(Data section)
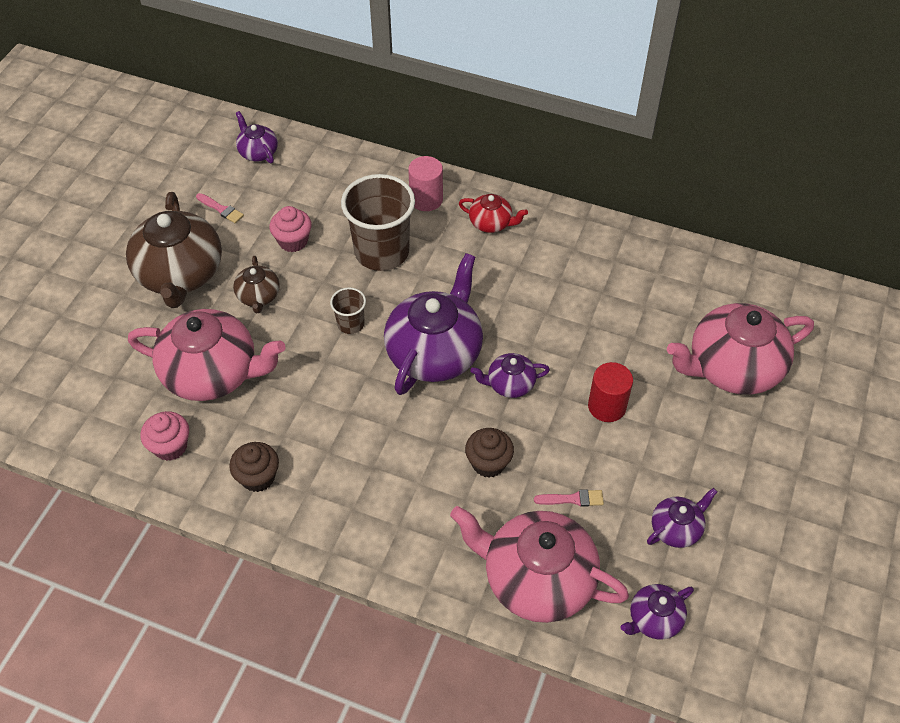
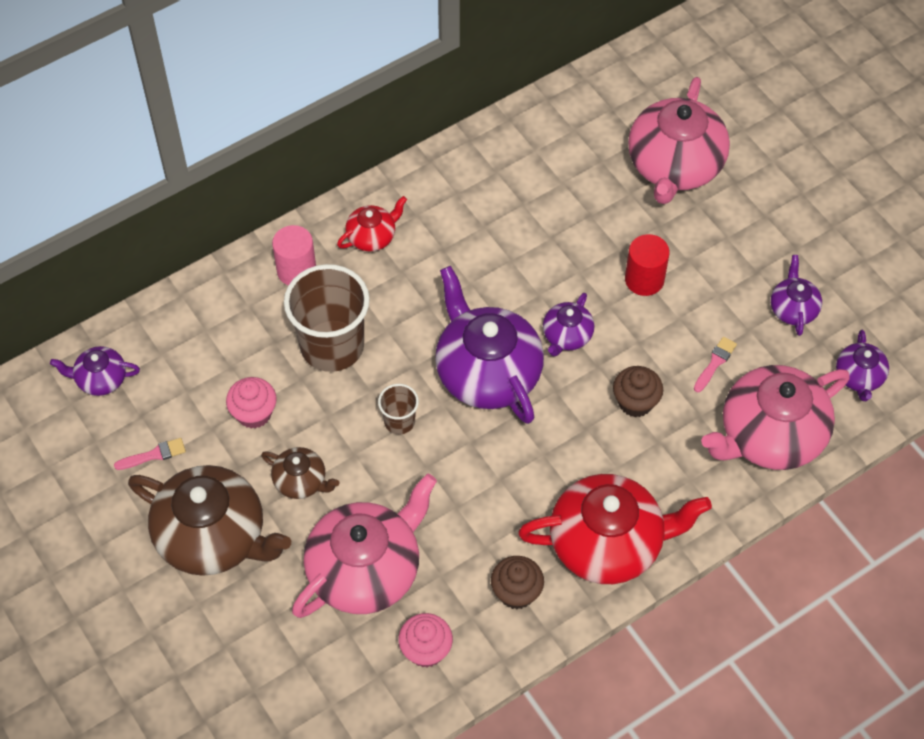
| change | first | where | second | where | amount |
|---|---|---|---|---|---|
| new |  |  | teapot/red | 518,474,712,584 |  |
(End Data section)
Repeat all the material above exactly, apart from the pictures.

| change | first | where | second | where | amount |
|---|---|---|---|---|---|
| new |  |  | teapot/red | 518,474,712,584 |  |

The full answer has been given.